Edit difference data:
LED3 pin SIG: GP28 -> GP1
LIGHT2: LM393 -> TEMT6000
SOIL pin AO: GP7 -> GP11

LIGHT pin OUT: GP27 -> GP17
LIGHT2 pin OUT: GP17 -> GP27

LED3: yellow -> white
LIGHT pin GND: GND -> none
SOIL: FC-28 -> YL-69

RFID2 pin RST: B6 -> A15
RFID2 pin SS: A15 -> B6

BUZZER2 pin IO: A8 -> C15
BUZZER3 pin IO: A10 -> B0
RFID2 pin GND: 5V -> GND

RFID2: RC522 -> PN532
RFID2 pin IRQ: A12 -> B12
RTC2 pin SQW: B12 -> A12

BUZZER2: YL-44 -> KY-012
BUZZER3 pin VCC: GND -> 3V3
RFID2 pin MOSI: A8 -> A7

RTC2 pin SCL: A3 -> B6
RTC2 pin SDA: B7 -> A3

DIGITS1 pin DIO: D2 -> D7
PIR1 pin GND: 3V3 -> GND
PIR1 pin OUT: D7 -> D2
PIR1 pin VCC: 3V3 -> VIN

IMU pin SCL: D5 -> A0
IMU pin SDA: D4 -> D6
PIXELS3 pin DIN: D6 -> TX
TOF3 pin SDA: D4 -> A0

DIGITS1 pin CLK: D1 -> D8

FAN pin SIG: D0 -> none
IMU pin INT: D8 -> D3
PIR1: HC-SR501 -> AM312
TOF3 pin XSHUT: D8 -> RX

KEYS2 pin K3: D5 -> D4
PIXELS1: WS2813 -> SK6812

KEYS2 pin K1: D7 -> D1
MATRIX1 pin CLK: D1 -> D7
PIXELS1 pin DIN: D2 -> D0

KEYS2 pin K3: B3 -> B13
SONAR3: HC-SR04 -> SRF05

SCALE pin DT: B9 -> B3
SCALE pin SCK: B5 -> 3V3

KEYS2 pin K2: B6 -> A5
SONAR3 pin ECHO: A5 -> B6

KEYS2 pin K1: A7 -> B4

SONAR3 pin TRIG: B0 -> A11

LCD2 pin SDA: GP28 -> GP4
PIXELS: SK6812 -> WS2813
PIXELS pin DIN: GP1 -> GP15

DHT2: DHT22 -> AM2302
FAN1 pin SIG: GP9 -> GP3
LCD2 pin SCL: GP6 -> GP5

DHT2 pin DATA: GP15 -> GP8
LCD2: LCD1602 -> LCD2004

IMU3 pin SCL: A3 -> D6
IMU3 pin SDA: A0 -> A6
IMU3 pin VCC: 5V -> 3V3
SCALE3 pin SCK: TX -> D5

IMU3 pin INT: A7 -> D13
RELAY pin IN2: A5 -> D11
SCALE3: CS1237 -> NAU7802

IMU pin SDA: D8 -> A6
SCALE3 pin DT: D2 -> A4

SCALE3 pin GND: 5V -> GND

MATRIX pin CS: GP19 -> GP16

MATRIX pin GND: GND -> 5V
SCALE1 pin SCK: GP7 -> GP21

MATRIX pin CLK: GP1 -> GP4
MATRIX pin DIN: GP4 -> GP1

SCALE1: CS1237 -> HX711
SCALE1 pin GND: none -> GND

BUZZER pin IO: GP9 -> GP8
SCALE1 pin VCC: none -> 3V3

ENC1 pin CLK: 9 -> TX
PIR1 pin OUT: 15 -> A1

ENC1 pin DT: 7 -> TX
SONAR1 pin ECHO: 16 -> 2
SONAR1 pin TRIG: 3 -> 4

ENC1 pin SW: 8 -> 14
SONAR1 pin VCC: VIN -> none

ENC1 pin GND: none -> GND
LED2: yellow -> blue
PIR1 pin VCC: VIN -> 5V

EXERCISE BRIEF: Both the line containing "FAN1 pin SIG: GP9 -> GP3" and the line containing "MATRIX pin DIN: GP4 -> GP1" belong in the answer. Print them and every line above that falls between them exactly, and no others.

TASK RESPONSE:
FAN1 pin SIG: GP9 -> GP3
LCD2 pin SCL: GP6 -> GP5

DHT2 pin DATA: GP15 -> GP8
LCD2: LCD1602 -> LCD2004

IMU3 pin SCL: A3 -> D6
IMU3 pin SDA: A0 -> A6
IMU3 pin VCC: 5V -> 3V3
SCALE3 pin SCK: TX -> D5

IMU3 pin INT: A7 -> D13
RELAY pin IN2: A5 -> D11
SCALE3: CS1237 -> NAU7802

IMU pin SDA: D8 -> A6
SCALE3 pin DT: D2 -> A4

SCALE3 pin GND: 5V -> GND

MATRIX pin CS: GP19 -> GP16

MATRIX pin GND: GND -> 5V
SCALE1 pin SCK: GP7 -> GP21

MATRIX pin CLK: GP1 -> GP4
MATRIX pin DIN: GP4 -> GP1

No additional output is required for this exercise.